◆ **Assignment**
Without changing anything, transcribe all of the entries.

########################################

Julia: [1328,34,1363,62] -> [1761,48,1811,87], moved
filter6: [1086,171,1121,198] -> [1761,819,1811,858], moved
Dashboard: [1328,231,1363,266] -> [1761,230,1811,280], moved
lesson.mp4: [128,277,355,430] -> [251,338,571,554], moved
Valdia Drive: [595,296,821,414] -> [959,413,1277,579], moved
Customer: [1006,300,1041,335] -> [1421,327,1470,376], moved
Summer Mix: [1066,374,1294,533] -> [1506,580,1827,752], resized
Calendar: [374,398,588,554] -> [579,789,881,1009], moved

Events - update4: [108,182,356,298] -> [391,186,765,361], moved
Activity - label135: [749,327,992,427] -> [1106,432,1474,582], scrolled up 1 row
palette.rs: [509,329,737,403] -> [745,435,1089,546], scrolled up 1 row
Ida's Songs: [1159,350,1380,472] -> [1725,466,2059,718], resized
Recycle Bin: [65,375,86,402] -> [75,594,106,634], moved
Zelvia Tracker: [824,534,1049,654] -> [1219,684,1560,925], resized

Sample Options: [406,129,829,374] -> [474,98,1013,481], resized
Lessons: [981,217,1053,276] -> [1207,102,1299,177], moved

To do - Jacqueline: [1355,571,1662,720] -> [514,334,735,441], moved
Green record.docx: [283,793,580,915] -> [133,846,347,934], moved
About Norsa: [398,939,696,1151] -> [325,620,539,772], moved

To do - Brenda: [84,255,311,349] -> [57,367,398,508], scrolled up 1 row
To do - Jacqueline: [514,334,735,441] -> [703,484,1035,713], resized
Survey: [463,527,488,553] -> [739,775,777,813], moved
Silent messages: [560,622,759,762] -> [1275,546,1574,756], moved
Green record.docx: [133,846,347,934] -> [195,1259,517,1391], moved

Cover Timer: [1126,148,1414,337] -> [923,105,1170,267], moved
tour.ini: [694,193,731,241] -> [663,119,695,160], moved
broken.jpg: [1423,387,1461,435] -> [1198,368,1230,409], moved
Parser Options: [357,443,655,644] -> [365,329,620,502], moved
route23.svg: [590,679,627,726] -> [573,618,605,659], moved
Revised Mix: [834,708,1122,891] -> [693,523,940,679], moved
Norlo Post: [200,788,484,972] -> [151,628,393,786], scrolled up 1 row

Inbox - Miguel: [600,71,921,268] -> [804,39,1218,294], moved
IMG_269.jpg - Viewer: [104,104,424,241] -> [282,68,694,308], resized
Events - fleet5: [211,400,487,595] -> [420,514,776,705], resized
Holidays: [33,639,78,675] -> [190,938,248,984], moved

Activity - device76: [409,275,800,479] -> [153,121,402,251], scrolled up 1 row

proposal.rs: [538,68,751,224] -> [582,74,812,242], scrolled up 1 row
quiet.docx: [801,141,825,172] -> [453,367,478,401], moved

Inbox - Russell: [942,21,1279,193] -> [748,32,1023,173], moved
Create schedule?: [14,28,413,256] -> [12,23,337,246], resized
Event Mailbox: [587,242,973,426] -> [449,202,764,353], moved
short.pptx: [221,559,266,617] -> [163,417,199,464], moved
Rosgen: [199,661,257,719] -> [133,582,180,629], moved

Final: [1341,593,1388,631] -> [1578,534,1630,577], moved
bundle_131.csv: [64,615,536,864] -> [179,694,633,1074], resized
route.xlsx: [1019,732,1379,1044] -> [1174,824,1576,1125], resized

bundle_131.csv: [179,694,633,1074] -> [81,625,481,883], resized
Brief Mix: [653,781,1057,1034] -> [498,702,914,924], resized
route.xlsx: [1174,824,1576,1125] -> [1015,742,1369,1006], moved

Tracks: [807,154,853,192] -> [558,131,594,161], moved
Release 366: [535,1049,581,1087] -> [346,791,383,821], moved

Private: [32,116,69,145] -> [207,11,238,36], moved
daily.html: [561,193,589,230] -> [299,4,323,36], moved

########################################

◆ **Solution below**
Julia: [1328,34,1363,62] -> [1761,48,1811,87], moved
filter6: [1086,171,1121,198] -> [1761,819,1811,858], moved
Dashboard: [1328,231,1363,266] -> [1761,230,1811,280], moved
lesson.mp4: [128,277,355,430] -> [251,338,571,554], moved
Valdia Drive: [595,296,821,414] -> [959,413,1277,579], moved
Customer: [1006,300,1041,335] -> [1421,327,1470,376], moved
Summer Mix: [1066,374,1294,533] -> [1506,580,1827,752], resized
Calendar: [374,398,588,554] -> [579,789,881,1009], moved

Events - update4: [108,182,356,298] -> [391,186,765,361], moved
Activity - label135: [749,327,992,427] -> [1106,432,1474,582], scrolled up 1 row
palette.rs: [509,329,737,403] -> [745,435,1089,546], scrolled up 1 row
Ida's Songs: [1159,350,1380,472] -> [1725,466,2059,718], resized
Recycle Bin: [65,375,86,402] -> [75,594,106,634], moved
Zelvia Tracker: [824,534,1049,654] -> [1219,684,1560,925], resized

Sample Options: [406,129,829,374] -> [474,98,1013,481], resized
Lessons: [981,217,1053,276] -> [1207,102,1299,177], moved

To do - Jacqueline: [1355,571,1662,720] -> [514,334,735,441], moved
Green record.docx: [283,793,580,915] -> [133,846,347,934], moved
About Norsa: [398,939,696,1151] -> [325,620,539,772], moved

To do - Brenda: [84,255,311,349] -> [57,367,398,508], scrolled up 1 row
To do - Jacqueline: [514,334,735,441] -> [703,484,1035,713], resized
Survey: [463,527,488,553] -> [739,775,777,813], moved
Silent messages: [560,622,759,762] -> [1275,546,1574,756], moved
Green record.docx: [133,846,347,934] -> [195,1259,517,1391], moved

Cover Timer: [1126,148,1414,337] -> [923,105,1170,267], moved
tour.ini: [694,193,731,241] -> [663,119,695,160], moved
broken.jpg: [1423,387,1461,435] -> [1198,368,1230,409], moved
Parser Options: [357,443,655,644] -> [365,329,620,502], moved
route23.svg: [590,679,627,726] -> [573,618,605,659], moved
Revised Mix: [834,708,1122,891] -> [693,523,940,679], moved
Norlo Post: [200,788,484,972] -> [151,628,393,786], scrolled up 1 row

Inbox - Miguel: [600,71,921,268] -> [804,39,1218,294], moved
IMG_269.jpg - Viewer: [104,104,424,241] -> [282,68,694,308], resized
Events - fleet5: [211,400,487,595] -> [420,514,776,705], resized
Holidays: [33,639,78,675] -> [190,938,248,984], moved

Activity - device76: [409,275,800,479] -> [153,121,402,251], scrolled up 1 row

proposal.rs: [538,68,751,224] -> [582,74,812,242], scrolled up 1 row
quiet.docx: [801,141,825,172] -> [453,367,478,401], moved

Inbox - Russell: [942,21,1279,193] -> [748,32,1023,173], moved
Create schedule?: [14,28,413,256] -> [12,23,337,246], resized
Event Mailbox: [587,242,973,426] -> [449,202,764,353], moved
short.pptx: [221,559,266,617] -> [163,417,199,464], moved
Rosgen: [199,661,257,719] -> [133,582,180,629], moved

Final: [1341,593,1388,631] -> [1578,534,1630,577], moved
bundle_131.csv: [64,615,536,864] -> [179,694,633,1074], resized
route.xlsx: [1019,732,1379,1044] -> [1174,824,1576,1125], resized

bundle_131.csv: [179,694,633,1074] -> [81,625,481,883], resized
Brief Mix: [653,781,1057,1034] -> [498,702,914,924], resized
route.xlsx: [1174,824,1576,1125] -> [1015,742,1369,1006], moved

Tracks: [807,154,853,192] -> [558,131,594,161], moved
Release 366: [535,1049,581,1087] -> [346,791,383,821], moved

Private: [32,116,69,145] -> [207,11,238,36], moved
daily.html: [561,193,589,230] -> [299,4,323,36], moved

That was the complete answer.